**Material for this task**:
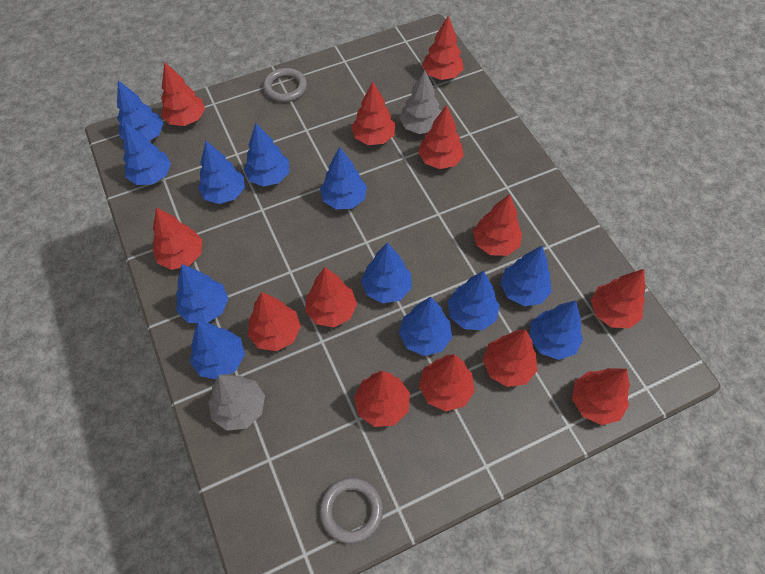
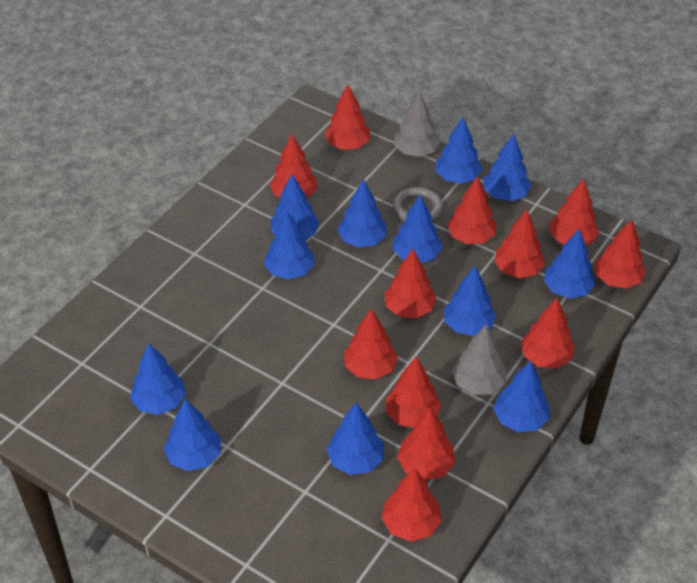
grey ring: 2 -> 1
red tree: 13 -> 12

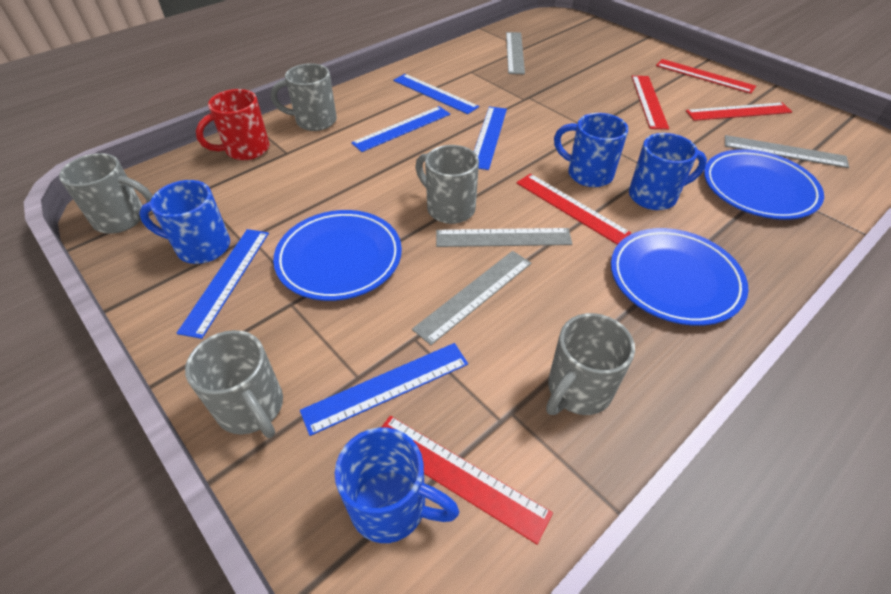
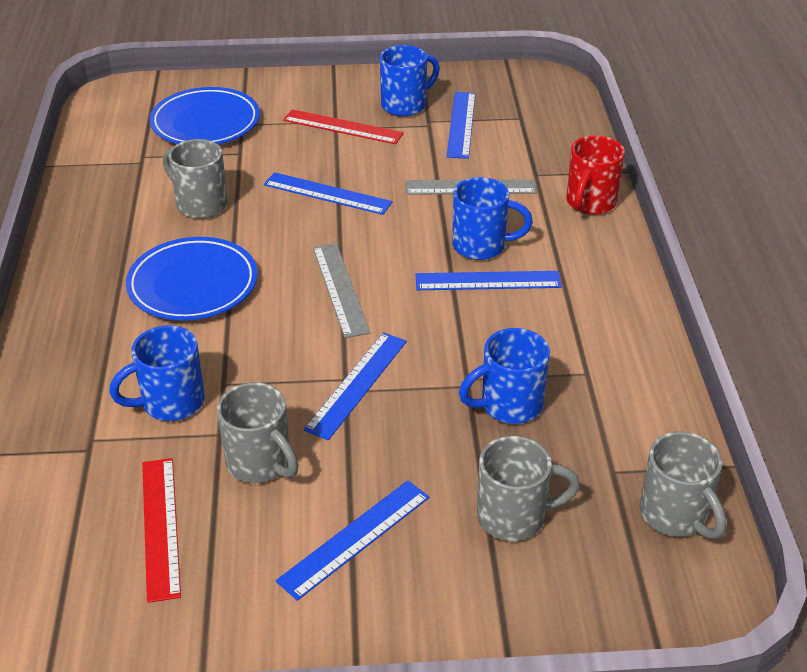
blue plate: 3 -> 2
grey mug: 5 -> 4
grey ruler: 4 -> 2
red ruler: 5 -> 2

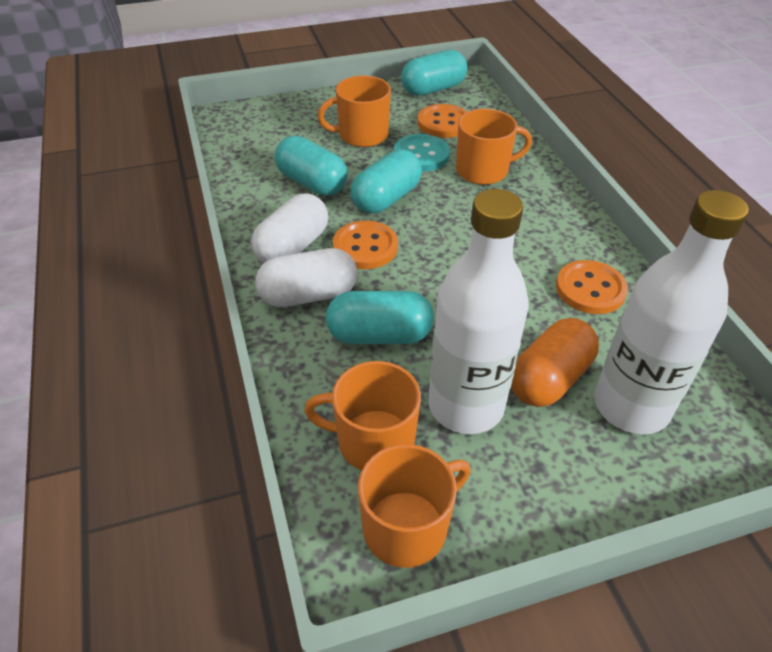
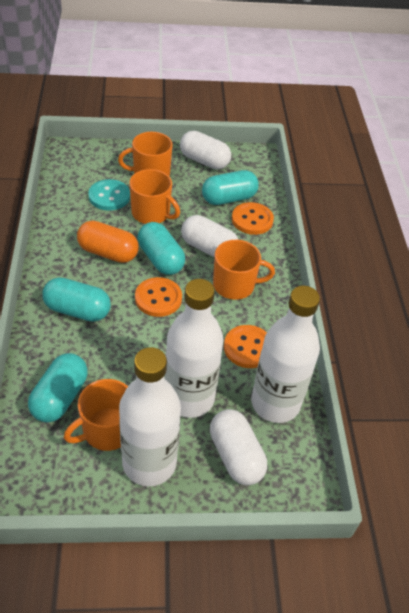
white bottle: 2 -> 3
white capsule: 2 -> 3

**What the task asks**:
The pictures in the entries should be left out; output everything else exactly.

**Exercise response**:
grey ring: 2 -> 1
red tree: 13 -> 12

blue plate: 3 -> 2
grey mug: 5 -> 4
grey ruler: 4 -> 2
red ruler: 5 -> 2

white bottle: 2 -> 3
white capsule: 2 -> 3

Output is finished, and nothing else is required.